Saved data entries
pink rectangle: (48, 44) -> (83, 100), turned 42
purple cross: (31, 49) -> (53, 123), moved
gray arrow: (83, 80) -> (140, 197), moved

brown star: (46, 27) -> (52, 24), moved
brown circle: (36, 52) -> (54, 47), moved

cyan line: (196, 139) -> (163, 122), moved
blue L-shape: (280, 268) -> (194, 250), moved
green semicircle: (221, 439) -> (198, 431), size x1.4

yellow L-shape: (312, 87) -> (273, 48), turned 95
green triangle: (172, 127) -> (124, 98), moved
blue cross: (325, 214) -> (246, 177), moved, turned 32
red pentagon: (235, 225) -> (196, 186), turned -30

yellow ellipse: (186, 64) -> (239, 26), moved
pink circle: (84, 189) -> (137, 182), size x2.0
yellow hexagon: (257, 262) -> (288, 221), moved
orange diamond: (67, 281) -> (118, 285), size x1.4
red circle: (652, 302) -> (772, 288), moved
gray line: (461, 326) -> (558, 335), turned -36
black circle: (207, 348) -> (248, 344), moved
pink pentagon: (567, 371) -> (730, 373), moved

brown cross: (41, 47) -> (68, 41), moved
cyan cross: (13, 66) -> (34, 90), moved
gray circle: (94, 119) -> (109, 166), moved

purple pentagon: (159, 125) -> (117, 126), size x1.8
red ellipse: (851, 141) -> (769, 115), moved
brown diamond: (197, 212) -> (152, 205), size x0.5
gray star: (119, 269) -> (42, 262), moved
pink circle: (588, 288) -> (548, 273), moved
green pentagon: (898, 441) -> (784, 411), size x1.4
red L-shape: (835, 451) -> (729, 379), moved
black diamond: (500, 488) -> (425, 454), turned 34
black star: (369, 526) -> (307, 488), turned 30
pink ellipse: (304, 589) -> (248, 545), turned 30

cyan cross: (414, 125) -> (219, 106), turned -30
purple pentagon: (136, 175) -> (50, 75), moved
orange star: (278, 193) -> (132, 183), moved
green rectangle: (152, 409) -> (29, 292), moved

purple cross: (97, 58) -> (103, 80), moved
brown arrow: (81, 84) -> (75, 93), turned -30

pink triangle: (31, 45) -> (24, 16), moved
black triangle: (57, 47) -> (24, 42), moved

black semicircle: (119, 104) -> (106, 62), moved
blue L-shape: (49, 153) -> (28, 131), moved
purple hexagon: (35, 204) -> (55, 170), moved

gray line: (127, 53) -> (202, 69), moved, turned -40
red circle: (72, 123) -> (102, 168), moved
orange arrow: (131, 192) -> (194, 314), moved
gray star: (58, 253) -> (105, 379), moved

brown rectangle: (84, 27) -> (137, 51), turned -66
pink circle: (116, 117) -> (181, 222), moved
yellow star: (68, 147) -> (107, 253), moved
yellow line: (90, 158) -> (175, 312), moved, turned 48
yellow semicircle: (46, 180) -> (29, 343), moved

■ **Work request**:
If a line in the entries above contains "arrow", it counts toward the total; give only that total.

■ **Solution for this problem**:
3